How to complete this task = Exactly as written, set down each line of the data below except its pictures.

Image change detection data:
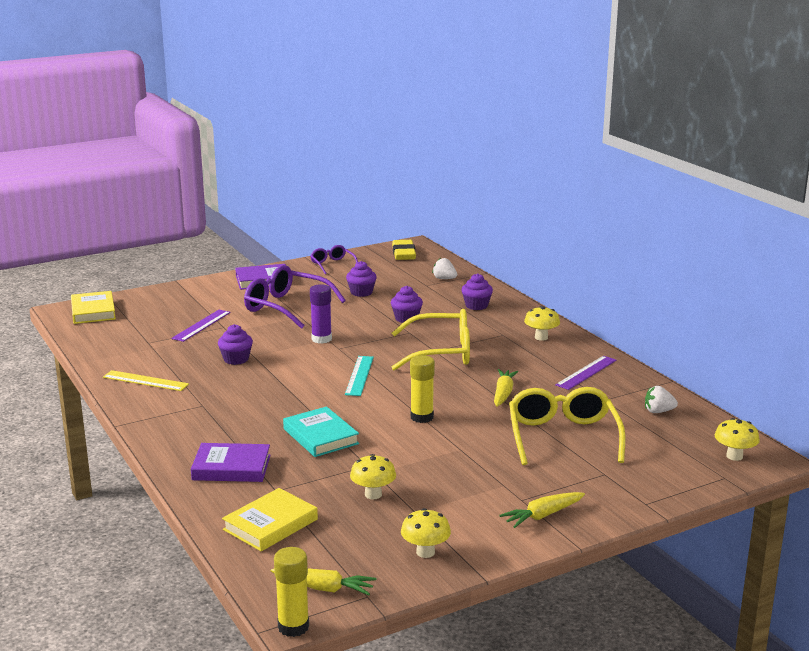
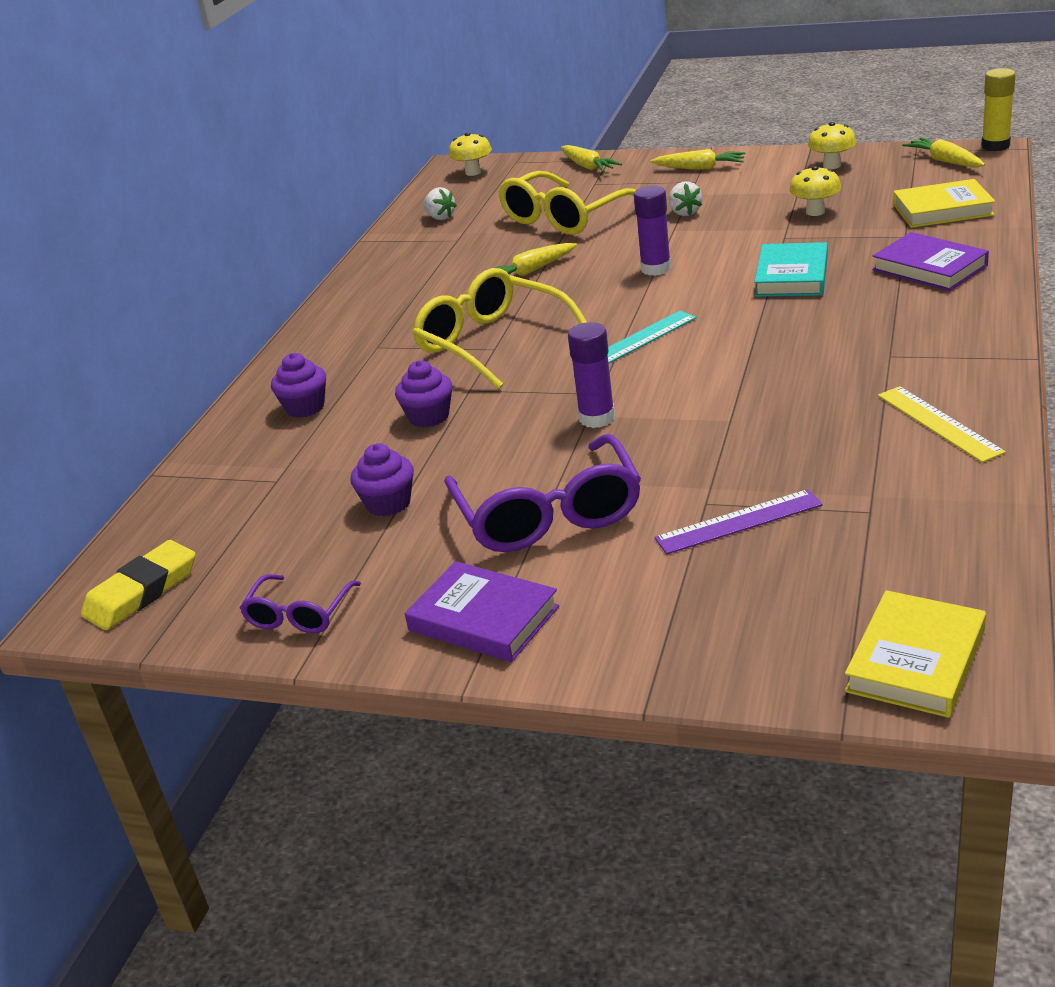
camera: 130 degrees left, 10 degrees up
(236, 359) = (763, 420): purple cupcake -> none
(422, 417) = (656, 269): yellow glue stick -> purple glue stick
(444, 279) = (227, 485): white strawberry -> white strawberry (685, 213)
(541, 337) = (350, 328): yellow mushroom -> none
(586, 372) = (407, 271): purple ruler -> none
(648, 490) = (588, 166): none -> yellow carrot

Task output =
camera: 130 degrees left, 10 degrees up
(236, 359) = (763, 420): purple cupcake -> none
(422, 417) = (656, 269): yellow glue stick -> purple glue stick
(444, 279) = (227, 485): white strawberry -> white strawberry (685, 213)
(541, 337) = (350, 328): yellow mushroom -> none
(586, 372) = (407, 271): purple ruler -> none
(648, 490) = (588, 166): none -> yellow carrot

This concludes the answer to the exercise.